Source data Block Start
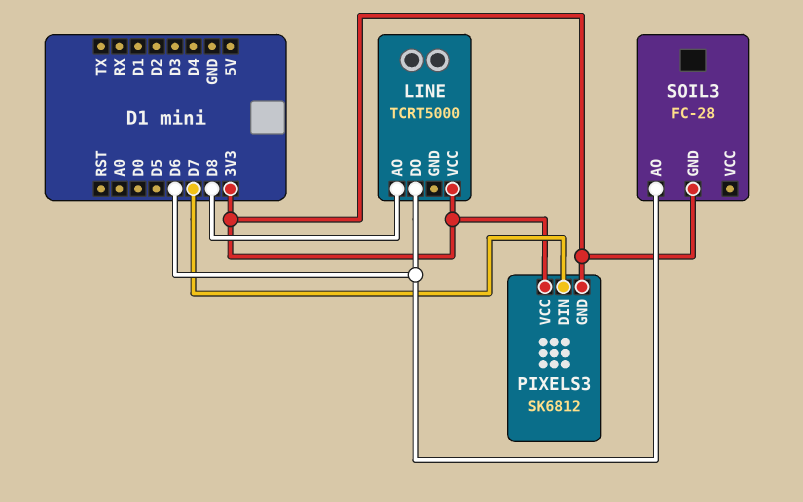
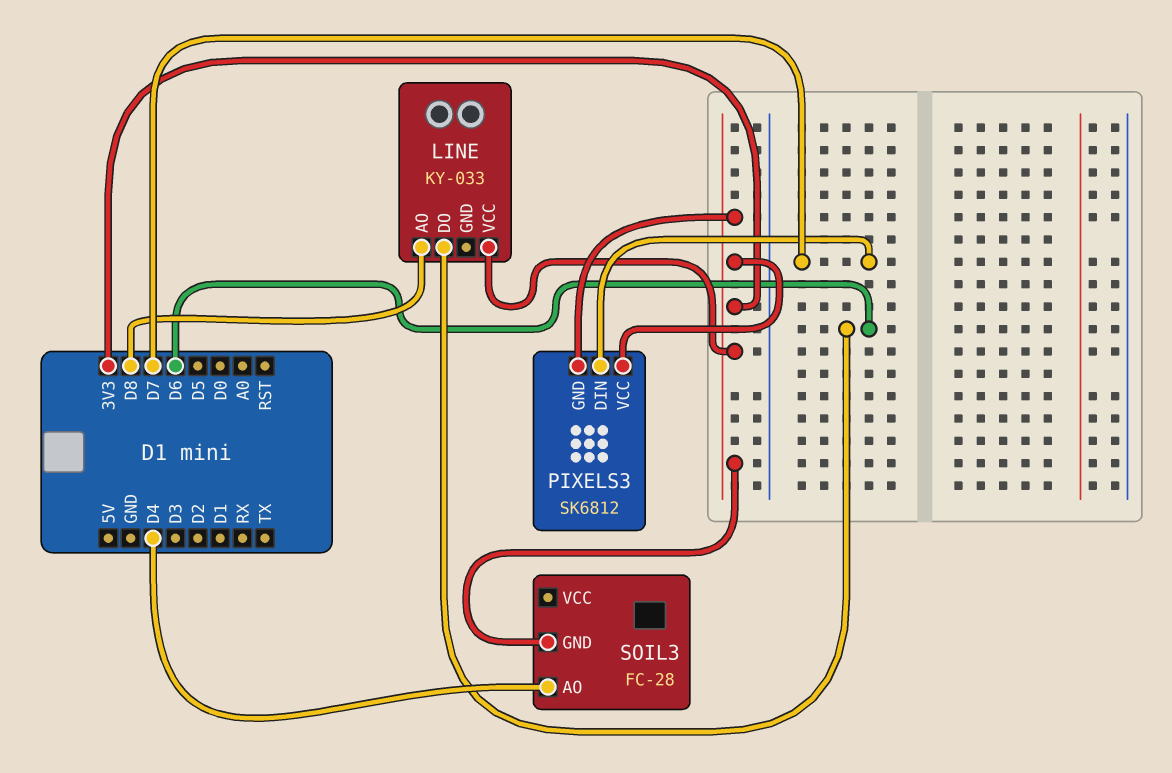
LINE: TCRT5000 -> KY-033
SOIL3 pin AO: D6 -> D4

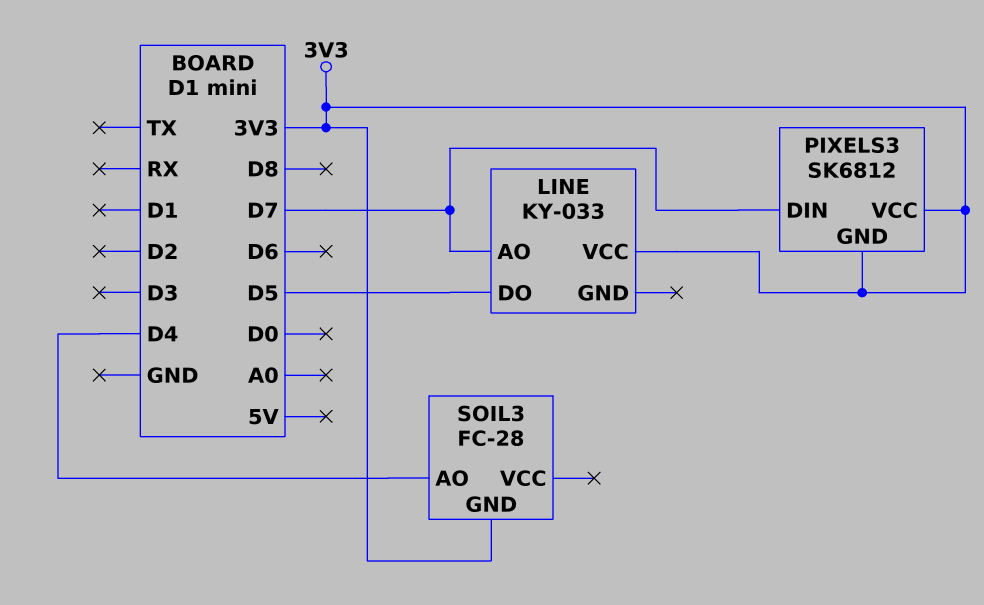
LINE pin AO: D8 -> D7
LINE pin DO: D6 -> D5

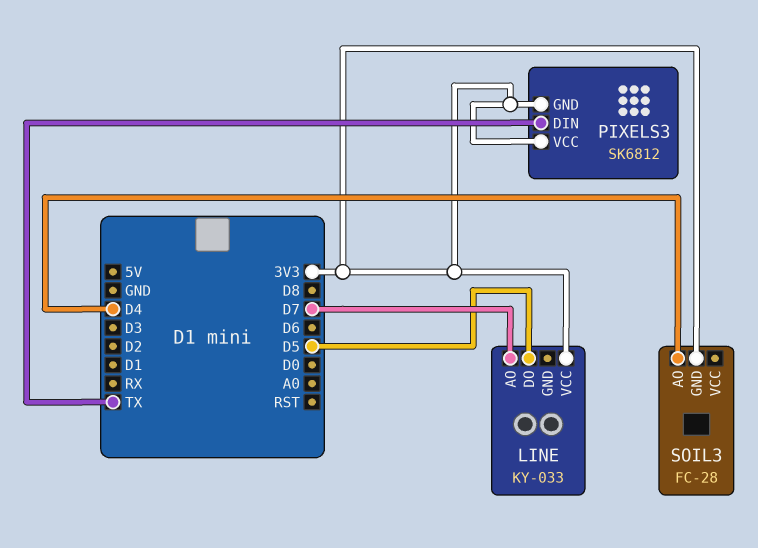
PIXELS3 pin DIN: D7 -> TX

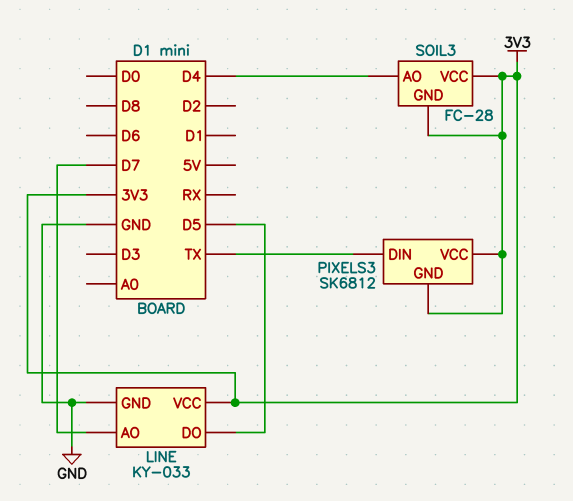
LINE pin GND: none -> GND
SOIL3 pin VCC: none -> 3V3

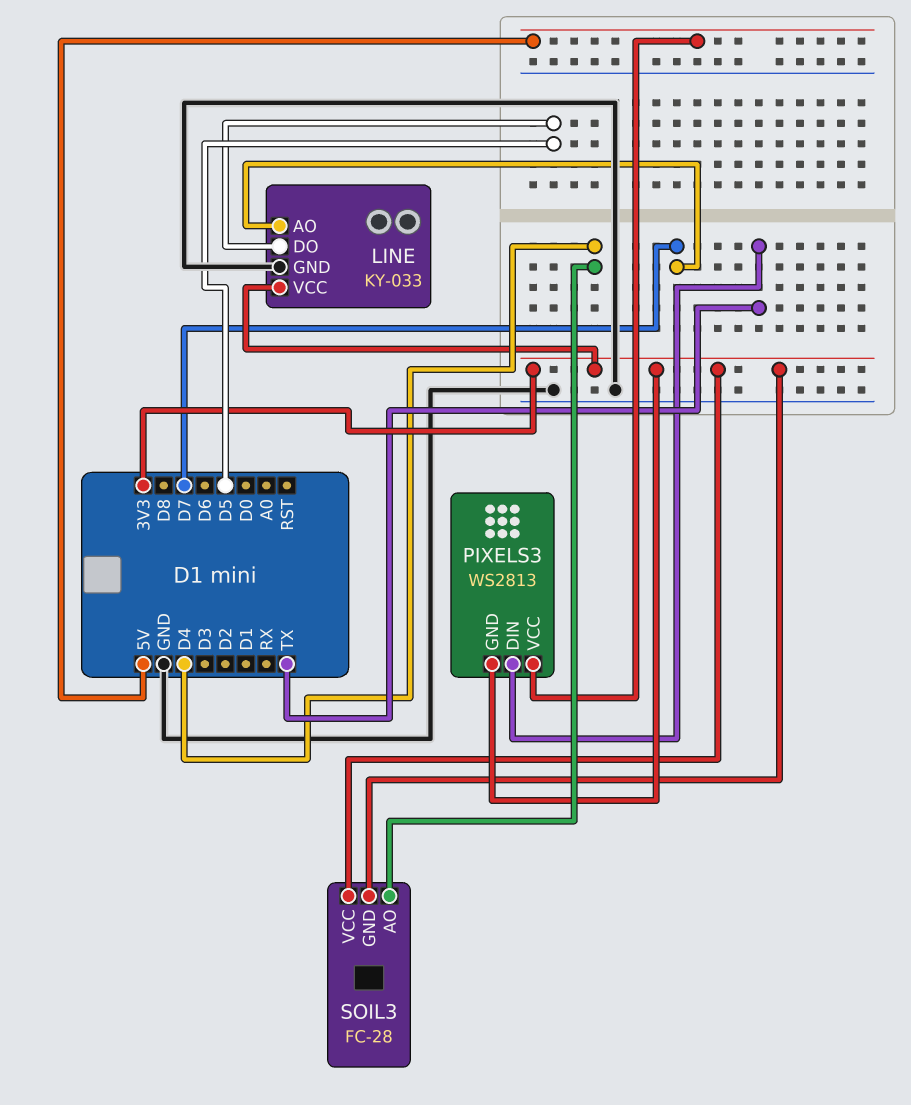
PIXELS3: SK6812 -> WS2813
PIXELS3 pin VCC: 3V3 -> 5V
Source data Block End
--- What you are asked to do ---
Where a line of the data includes the string "none", list that line.

--- Solution to the problem ---
LINE pin GND: none -> GND
SOIL3 pin VCC: none -> 3V3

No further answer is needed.